- Supplied data
────────────────
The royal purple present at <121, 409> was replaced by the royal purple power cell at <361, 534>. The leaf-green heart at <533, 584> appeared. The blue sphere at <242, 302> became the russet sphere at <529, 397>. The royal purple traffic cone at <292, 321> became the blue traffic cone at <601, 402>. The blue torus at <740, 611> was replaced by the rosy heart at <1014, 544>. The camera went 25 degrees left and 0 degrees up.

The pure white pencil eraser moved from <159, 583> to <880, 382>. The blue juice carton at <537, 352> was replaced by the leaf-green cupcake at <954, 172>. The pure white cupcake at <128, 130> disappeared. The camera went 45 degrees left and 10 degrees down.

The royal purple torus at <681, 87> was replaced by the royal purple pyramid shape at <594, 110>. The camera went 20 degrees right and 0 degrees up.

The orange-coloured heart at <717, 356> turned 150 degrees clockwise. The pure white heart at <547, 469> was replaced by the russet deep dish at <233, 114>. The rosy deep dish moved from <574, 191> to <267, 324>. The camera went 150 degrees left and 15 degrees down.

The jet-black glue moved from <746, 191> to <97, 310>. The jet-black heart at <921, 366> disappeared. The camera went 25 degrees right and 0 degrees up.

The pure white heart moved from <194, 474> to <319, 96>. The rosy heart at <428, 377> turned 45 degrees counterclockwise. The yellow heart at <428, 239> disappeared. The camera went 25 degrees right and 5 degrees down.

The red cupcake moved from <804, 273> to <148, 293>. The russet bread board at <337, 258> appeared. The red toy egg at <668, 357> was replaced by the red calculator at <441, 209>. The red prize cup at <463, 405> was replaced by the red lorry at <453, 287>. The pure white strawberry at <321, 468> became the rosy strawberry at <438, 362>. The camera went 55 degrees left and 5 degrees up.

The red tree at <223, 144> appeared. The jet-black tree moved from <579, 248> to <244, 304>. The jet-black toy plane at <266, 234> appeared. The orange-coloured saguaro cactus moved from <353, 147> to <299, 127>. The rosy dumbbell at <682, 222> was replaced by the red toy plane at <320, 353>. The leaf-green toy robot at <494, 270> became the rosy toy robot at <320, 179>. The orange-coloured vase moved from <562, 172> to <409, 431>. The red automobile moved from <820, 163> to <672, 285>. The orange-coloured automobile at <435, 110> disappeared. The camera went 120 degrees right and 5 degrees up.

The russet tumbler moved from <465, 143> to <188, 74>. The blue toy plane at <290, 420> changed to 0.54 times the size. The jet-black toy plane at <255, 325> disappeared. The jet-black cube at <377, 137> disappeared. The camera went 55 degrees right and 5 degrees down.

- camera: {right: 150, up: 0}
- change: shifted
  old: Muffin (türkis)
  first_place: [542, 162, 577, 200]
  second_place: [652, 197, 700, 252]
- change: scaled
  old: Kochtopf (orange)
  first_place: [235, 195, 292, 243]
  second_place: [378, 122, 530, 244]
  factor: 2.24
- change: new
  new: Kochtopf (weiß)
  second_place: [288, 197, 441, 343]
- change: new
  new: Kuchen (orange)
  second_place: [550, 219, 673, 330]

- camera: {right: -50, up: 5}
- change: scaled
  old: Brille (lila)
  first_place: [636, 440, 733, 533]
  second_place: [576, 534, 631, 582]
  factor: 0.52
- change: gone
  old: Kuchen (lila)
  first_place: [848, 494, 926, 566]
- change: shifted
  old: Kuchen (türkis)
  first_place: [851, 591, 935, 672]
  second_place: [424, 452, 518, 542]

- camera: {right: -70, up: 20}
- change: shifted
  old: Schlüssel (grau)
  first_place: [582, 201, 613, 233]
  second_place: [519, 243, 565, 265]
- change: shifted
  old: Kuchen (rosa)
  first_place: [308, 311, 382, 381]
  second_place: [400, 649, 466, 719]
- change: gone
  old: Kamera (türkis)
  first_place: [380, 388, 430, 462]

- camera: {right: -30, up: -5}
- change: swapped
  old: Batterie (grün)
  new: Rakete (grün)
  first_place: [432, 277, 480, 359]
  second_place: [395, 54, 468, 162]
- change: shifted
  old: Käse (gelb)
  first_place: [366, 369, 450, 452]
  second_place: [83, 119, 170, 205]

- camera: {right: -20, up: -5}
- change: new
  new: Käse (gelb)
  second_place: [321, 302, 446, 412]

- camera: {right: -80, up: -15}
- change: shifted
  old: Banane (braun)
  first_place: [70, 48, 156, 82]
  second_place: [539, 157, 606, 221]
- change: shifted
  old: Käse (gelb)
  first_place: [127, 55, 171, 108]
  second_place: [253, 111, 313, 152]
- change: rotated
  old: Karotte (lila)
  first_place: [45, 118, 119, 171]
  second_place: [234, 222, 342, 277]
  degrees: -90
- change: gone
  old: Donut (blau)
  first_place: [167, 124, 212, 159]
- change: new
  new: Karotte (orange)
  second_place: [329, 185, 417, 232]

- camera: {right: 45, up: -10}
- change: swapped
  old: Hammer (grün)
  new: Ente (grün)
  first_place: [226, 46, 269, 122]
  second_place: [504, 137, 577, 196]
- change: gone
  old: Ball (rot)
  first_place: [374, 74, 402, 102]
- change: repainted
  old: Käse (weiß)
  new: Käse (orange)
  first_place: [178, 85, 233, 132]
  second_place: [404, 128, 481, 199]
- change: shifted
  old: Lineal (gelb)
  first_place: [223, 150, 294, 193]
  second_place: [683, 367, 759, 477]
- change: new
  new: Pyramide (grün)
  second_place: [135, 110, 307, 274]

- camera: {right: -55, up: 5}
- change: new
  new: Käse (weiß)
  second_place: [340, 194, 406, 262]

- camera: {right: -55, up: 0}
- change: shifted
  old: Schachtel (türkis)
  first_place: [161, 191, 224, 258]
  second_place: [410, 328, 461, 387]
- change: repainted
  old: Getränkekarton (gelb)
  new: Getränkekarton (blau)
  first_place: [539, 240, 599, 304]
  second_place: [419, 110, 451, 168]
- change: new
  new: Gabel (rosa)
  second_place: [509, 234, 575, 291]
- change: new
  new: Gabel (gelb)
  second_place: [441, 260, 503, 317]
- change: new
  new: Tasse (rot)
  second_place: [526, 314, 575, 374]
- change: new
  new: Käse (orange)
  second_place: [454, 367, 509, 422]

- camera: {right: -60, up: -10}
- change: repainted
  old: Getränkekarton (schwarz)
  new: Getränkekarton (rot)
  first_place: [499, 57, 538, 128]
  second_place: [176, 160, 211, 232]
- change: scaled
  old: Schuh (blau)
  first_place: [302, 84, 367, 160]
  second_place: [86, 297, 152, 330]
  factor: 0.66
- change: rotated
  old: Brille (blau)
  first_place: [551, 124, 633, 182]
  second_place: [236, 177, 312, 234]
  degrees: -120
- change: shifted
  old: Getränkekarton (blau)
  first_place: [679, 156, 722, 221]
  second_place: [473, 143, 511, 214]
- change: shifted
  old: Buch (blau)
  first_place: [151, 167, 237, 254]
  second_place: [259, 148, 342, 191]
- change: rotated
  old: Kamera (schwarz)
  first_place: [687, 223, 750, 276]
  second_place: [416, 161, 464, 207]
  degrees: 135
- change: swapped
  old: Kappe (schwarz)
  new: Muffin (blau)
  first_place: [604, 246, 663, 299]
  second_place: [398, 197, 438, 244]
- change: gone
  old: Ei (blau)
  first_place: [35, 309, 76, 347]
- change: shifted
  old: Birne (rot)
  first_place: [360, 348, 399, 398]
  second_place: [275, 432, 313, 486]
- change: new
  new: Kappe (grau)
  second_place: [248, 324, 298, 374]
────────────────
- Problem details
Print out the entire listing. Keep every line exact.

- Answer to this exercise
The royal purple present at <121, 409> was replaced by the royal purple power cell at <361, 534>. The leaf-green heart at <533, 584> appeared. The blue sphere at <242, 302> became the russet sphere at <529, 397>. The royal purple traffic cone at <292, 321> became the blue traffic cone at <601, 402>. The blue torus at <740, 611> was replaced by the rosy heart at <1014, 544>. The camera went 25 degrees left and 0 degrees up.

The pure white pencil eraser moved from <159, 583> to <880, 382>. The blue juice carton at <537, 352> was replaced by the leaf-green cupcake at <954, 172>. The pure white cupcake at <128, 130> disappeared. The camera went 45 degrees left and 10 degrees down.

The royal purple torus at <681, 87> was replaced by the royal purple pyramid shape at <594, 110>. The camera went 20 degrees right and 0 degrees up.

The orange-coloured heart at <717, 356> turned 150 degrees clockwise. The pure white heart at <547, 469> was replaced by the russet deep dish at <233, 114>. The rosy deep dish moved from <574, 191> to <267, 324>. The camera went 150 degrees left and 15 degrees down.

The jet-black glue moved from <746, 191> to <97, 310>. The jet-black heart at <921, 366> disappeared. The camera went 25 degrees right and 0 degrees up.

The pure white heart moved from <194, 474> to <319, 96>. The rosy heart at <428, 377> turned 45 degrees counterclockwise. The yellow heart at <428, 239> disappeared. The camera went 25 degrees right and 5 degrees down.

The red cupcake moved from <804, 273> to <148, 293>. The russet bread board at <337, 258> appeared. The red toy egg at <668, 357> was replaced by the red calculator at <441, 209>. The red prize cup at <463, 405> was replaced by the red lorry at <453, 287>. The pure white strawberry at <321, 468> became the rosy strawberry at <438, 362>. The camera went 55 degrees left and 5 degrees up.

The red tree at <223, 144> appeared. The jet-black tree moved from <579, 248> to <244, 304>. The jet-black toy plane at <266, 234> appeared. The orange-coloured saguaro cactus moved from <353, 147> to <299, 127>. The rosy dumbbell at <682, 222> was replaced by the red toy plane at <320, 353>. The leaf-green toy robot at <494, 270> became the rosy toy robot at <320, 179>. The orange-coloured vase moved from <562, 172> to <409, 431>. The red automobile moved from <820, 163> to <672, 285>. The orange-coloured automobile at <435, 110> disappeared. The camera went 120 degrees right and 5 degrees up.

The russet tumbler moved from <465, 143> to <188, 74>. The blue toy plane at <290, 420> changed to 0.54 times the size. The jet-black toy plane at <255, 325> disappeared. The jet-black cube at <377, 137> disappeared. The camera went 55 degrees right and 5 degrees down.

- camera: {right: 150, up: 0}
- change: shifted
  old: Muffin (türkis)
  first_place: [542, 162, 577, 200]
  second_place: [652, 197, 700, 252]
- change: scaled
  old: Kochtopf (orange)
  first_place: [235, 195, 292, 243]
  second_place: [378, 122, 530, 244]
  factor: 2.24
- change: new
  new: Kochtopf (weiß)
  second_place: [288, 197, 441, 343]
- change: new
  new: Kuchen (orange)
  second_place: [550, 219, 673, 330]

- camera: {right: -50, up: 5}
- change: scaled
  old: Brille (lila)
  first_place: [636, 440, 733, 533]
  second_place: [576, 534, 631, 582]
  factor: 0.52
- change: gone
  old: Kuchen (lila)
  first_place: [848, 494, 926, 566]
- change: shifted
  old: Kuchen (türkis)
  first_place: [851, 591, 935, 672]
  second_place: [424, 452, 518, 542]

- camera: {right: -70, up: 20}
- change: shifted
  old: Schlüssel (grau)
  first_place: [582, 201, 613, 233]
  second_place: [519, 243, 565, 265]
- change: shifted
  old: Kuchen (rosa)
  first_place: [308, 311, 382, 381]
  second_place: [400, 649, 466, 719]
- change: gone
  old: Kamera (türkis)
  first_place: [380, 388, 430, 462]

- camera: {right: -30, up: -5}
- change: swapped
  old: Batterie (grün)
  new: Rakete (grün)
  first_place: [432, 277, 480, 359]
  second_place: [395, 54, 468, 162]
- change: shifted
  old: Käse (gelb)
  first_place: [366, 369, 450, 452]
  second_place: [83, 119, 170, 205]

- camera: {right: -20, up: -5}
- change: new
  new: Käse (gelb)
  second_place: [321, 302, 446, 412]

- camera: {right: -80, up: -15}
- change: shifted
  old: Banane (braun)
  first_place: [70, 48, 156, 82]
  second_place: [539, 157, 606, 221]
- change: shifted
  old: Käse (gelb)
  first_place: [127, 55, 171, 108]
  second_place: [253, 111, 313, 152]
- change: rotated
  old: Karotte (lila)
  first_place: [45, 118, 119, 171]
  second_place: [234, 222, 342, 277]
  degrees: -90
- change: gone
  old: Donut (blau)
  first_place: [167, 124, 212, 159]
- change: new
  new: Karotte (orange)
  second_place: [329, 185, 417, 232]

- camera: {right: 45, up: -10}
- change: swapped
  old: Hammer (grün)
  new: Ente (grün)
  first_place: [226, 46, 269, 122]
  second_place: [504, 137, 577, 196]
- change: gone
  old: Ball (rot)
  first_place: [374, 74, 402, 102]
- change: repainted
  old: Käse (weiß)
  new: Käse (orange)
  first_place: [178, 85, 233, 132]
  second_place: [404, 128, 481, 199]
- change: shifted
  old: Lineal (gelb)
  first_place: [223, 150, 294, 193]
  second_place: [683, 367, 759, 477]
- change: new
  new: Pyramide (grün)
  second_place: [135, 110, 307, 274]

- camera: {right: -55, up: 5}
- change: new
  new: Käse (weiß)
  second_place: [340, 194, 406, 262]

- camera: {right: -55, up: 0}
- change: shifted
  old: Schachtel (türkis)
  first_place: [161, 191, 224, 258]
  second_place: [410, 328, 461, 387]
- change: repainted
  old: Getränkekarton (gelb)
  new: Getränkekarton (blau)
  first_place: [539, 240, 599, 304]
  second_place: [419, 110, 451, 168]
- change: new
  new: Gabel (rosa)
  second_place: [509, 234, 575, 291]
- change: new
  new: Gabel (gelb)
  second_place: [441, 260, 503, 317]
- change: new
  new: Tasse (rot)
  second_place: [526, 314, 575, 374]
- change: new
  new: Käse (orange)
  second_place: [454, 367, 509, 422]

- camera: {right: -60, up: -10}
- change: repainted
  old: Getränkekarton (schwarz)
  new: Getränkekarton (rot)
  first_place: [499, 57, 538, 128]
  second_place: [176, 160, 211, 232]
- change: scaled
  old: Schuh (blau)
  first_place: [302, 84, 367, 160]
  second_place: [86, 297, 152, 330]
  factor: 0.66
- change: rotated
  old: Brille (blau)
  first_place: [551, 124, 633, 182]
  second_place: [236, 177, 312, 234]
  degrees: -120
- change: shifted
  old: Getränkekarton (blau)
  first_place: [679, 156, 722, 221]
  second_place: [473, 143, 511, 214]
- change: shifted
  old: Buch (blau)
  first_place: [151, 167, 237, 254]
  second_place: [259, 148, 342, 191]
- change: rotated
  old: Kamera (schwarz)
  first_place: [687, 223, 750, 276]
  second_place: [416, 161, 464, 207]
  degrees: 135
- change: swapped
  old: Kappe (schwarz)
  new: Muffin (blau)
  first_place: [604, 246, 663, 299]
  second_place: [398, 197, 438, 244]
- change: gone
  old: Ei (blau)
  first_place: [35, 309, 76, 347]
- change: shifted
  old: Birne (rot)
  first_place: [360, 348, 399, 398]
  second_place: [275, 432, 313, 486]
- change: new
  new: Kappe (grau)
  second_place: [248, 324, 298, 374]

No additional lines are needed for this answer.